### MATERIAL FOR THIS TASK
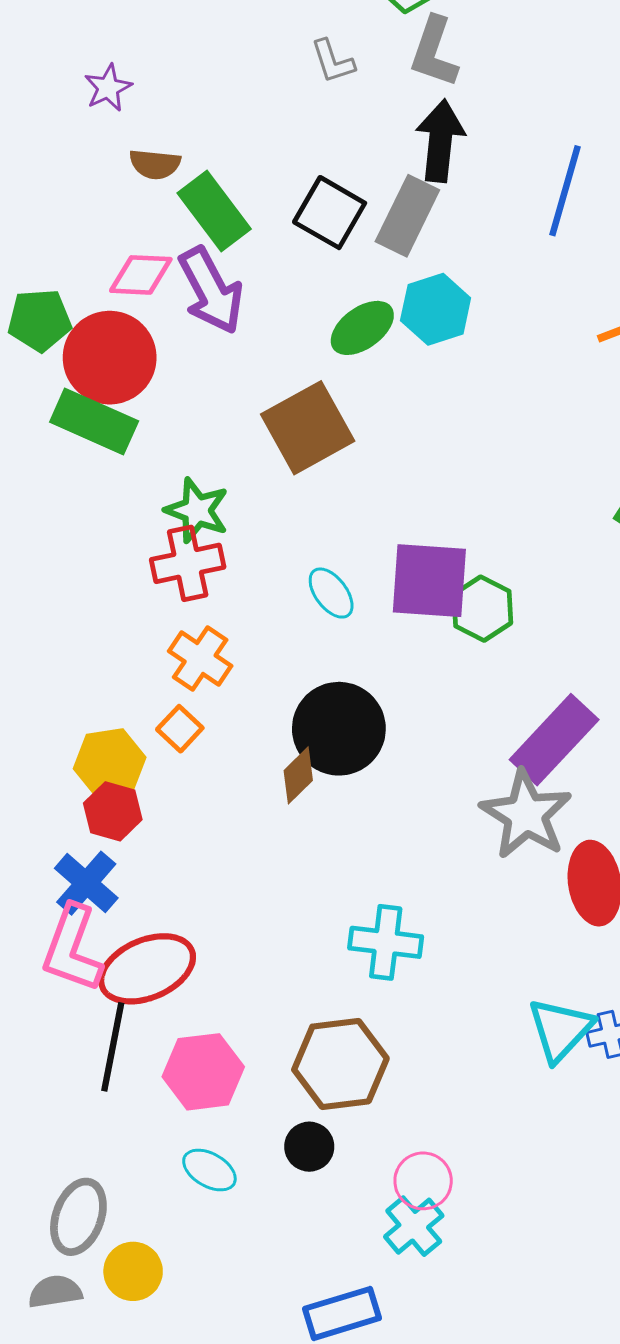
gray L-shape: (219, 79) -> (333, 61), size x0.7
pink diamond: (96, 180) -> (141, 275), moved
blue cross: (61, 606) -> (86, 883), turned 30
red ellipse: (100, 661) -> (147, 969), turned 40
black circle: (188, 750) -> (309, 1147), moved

### EXERCISE REQUIREMENTS
Give the count of lines in the listing that hold "turned", and write nothing beyond it.

### RESULT OF THIS EXERCISE
2